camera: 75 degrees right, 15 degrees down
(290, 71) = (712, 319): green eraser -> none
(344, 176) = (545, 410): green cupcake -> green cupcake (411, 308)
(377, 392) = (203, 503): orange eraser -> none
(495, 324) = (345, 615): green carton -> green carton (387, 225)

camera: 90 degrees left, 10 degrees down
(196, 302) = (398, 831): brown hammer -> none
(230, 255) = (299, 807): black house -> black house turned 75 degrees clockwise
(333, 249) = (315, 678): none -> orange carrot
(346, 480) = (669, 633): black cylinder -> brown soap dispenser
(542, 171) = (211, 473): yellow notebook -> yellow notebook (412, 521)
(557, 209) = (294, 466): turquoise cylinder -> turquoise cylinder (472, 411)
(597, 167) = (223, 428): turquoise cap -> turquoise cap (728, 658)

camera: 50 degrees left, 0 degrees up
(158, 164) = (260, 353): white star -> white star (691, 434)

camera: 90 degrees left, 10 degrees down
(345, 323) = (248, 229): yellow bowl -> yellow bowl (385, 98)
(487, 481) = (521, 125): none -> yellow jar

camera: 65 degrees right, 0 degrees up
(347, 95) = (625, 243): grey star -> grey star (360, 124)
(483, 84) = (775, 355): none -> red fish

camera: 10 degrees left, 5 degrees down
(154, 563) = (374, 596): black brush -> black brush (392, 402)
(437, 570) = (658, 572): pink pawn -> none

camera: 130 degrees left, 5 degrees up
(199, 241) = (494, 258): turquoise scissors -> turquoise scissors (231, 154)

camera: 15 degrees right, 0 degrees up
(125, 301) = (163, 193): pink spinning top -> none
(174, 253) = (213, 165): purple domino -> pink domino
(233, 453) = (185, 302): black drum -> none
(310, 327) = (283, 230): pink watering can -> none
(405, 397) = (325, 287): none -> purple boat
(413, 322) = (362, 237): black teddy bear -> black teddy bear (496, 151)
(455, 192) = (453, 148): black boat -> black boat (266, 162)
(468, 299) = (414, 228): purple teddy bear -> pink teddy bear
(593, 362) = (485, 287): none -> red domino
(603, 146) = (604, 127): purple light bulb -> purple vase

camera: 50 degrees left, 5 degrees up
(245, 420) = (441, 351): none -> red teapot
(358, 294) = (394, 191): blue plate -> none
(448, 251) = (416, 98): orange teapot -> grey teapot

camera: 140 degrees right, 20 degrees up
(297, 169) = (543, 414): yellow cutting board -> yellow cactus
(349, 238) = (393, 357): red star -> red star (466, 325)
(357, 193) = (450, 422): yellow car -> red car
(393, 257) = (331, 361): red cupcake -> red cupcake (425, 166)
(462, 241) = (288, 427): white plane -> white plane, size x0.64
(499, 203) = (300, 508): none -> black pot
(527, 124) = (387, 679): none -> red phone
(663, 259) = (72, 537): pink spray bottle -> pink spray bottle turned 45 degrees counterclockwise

•••••

=== Problem statement ===
Among the entries above, how many lines include the word "left"? Reply with the number only.

=== Answer space ===
6